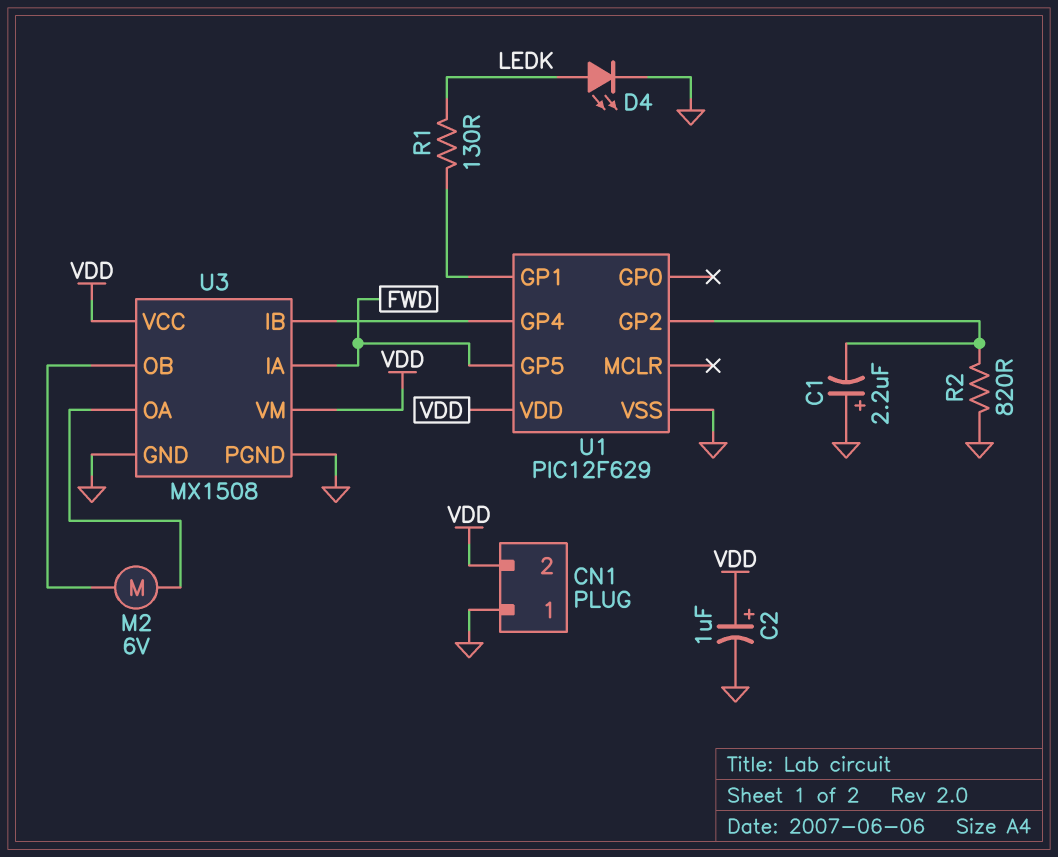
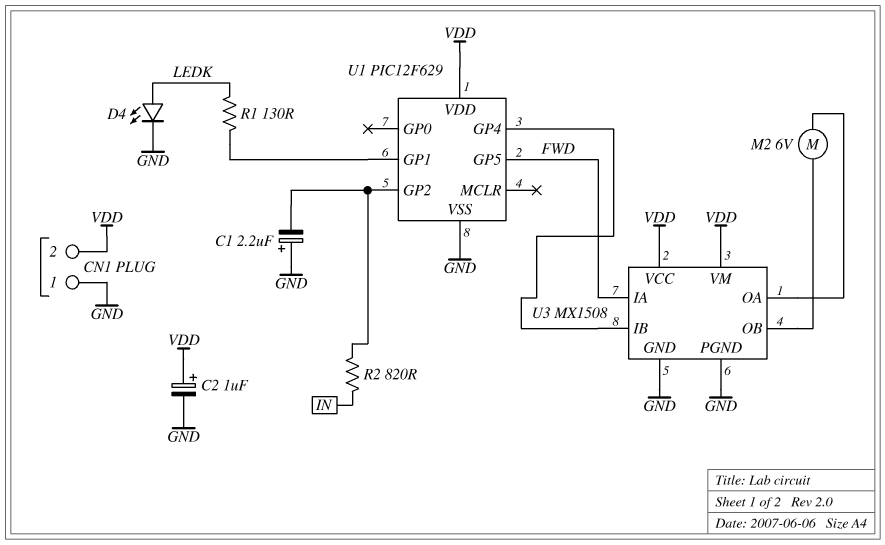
R2: 820 (GND, U1/GP2) -> 820 (IN, U1/GP2)

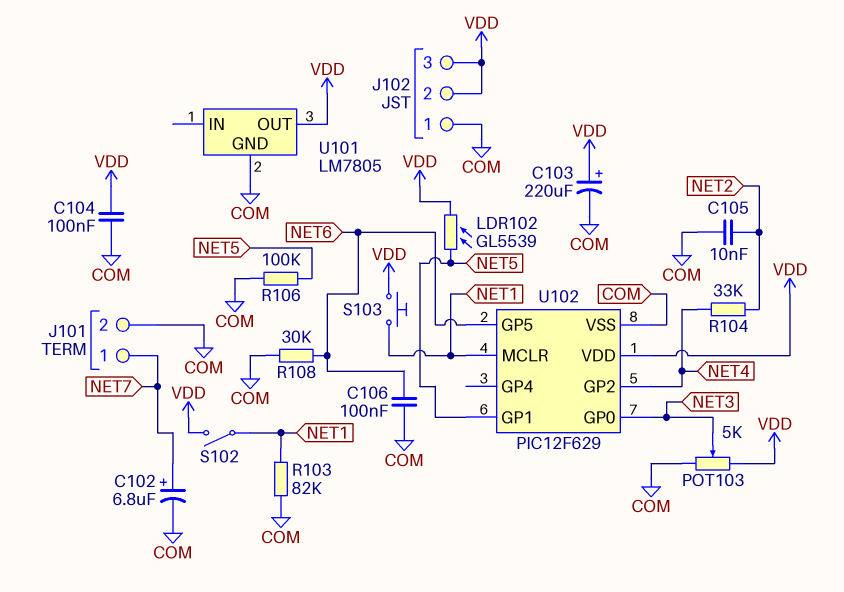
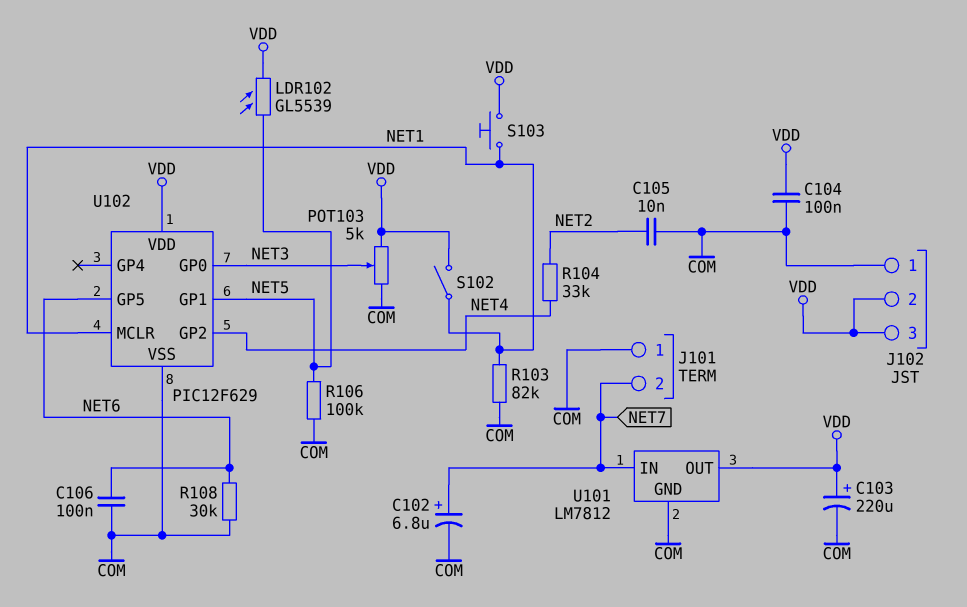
J101 pin 1: NET7 -> COM
J101 pin 2: COM -> NET7
U101: LM7805 -> LM7812
U101 pin IN: none -> NET7

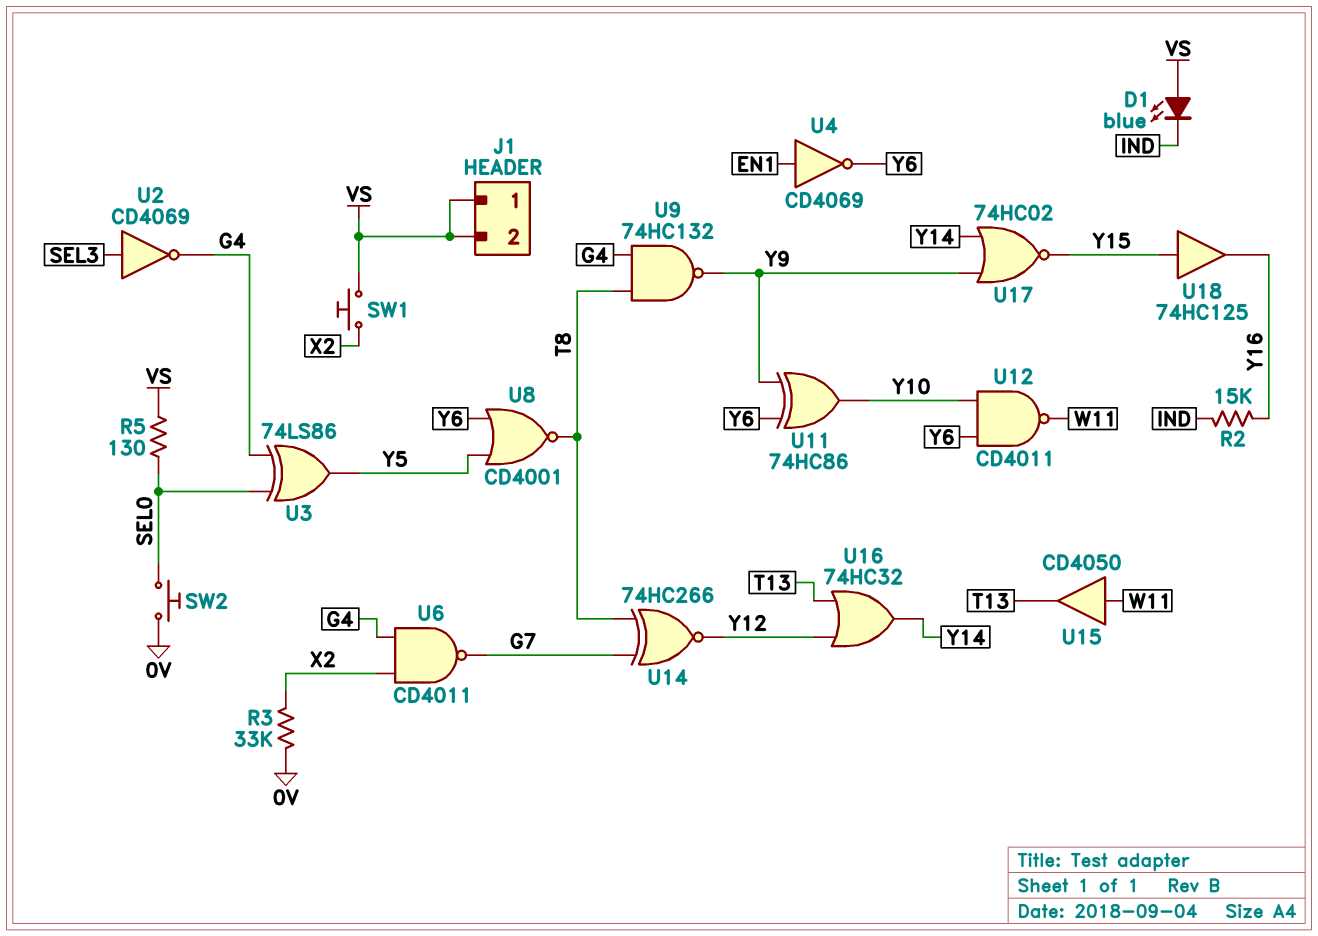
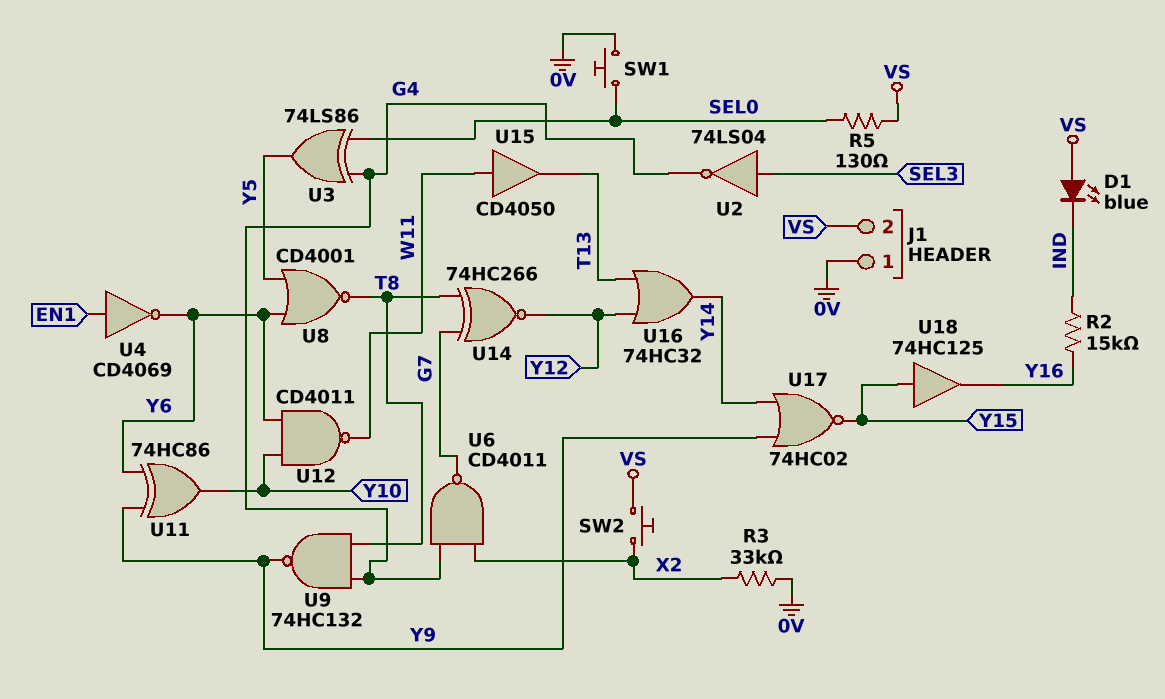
J1 pin 1: VS -> 0V
SW1: button (VS, X2) -> button (0V, SEL0)
SW2: button (0V, SEL0) -> button (VS, X2)
U2: NOT CD4069 (in SEL3, out G4) -> NOT 74LS04 (in SEL3, out G4)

-------

◆ **The problem**: Repeat the records in full and exactly, leaving every picture out.

◆ **Response**:
R2: 820 (GND, U1/GP2) -> 820 (IN, U1/GP2)

J101 pin 1: NET7 -> COM
J101 pin 2: COM -> NET7
U101: LM7805 -> LM7812
U101 pin IN: none -> NET7

J1 pin 1: VS -> 0V
SW1: button (VS, X2) -> button (0V, SEL0)
SW2: button (0V, SEL0) -> button (VS, X2)
U2: NOT CD4069 (in SEL3, out G4) -> NOT 74LS04 (in SEL3, out G4)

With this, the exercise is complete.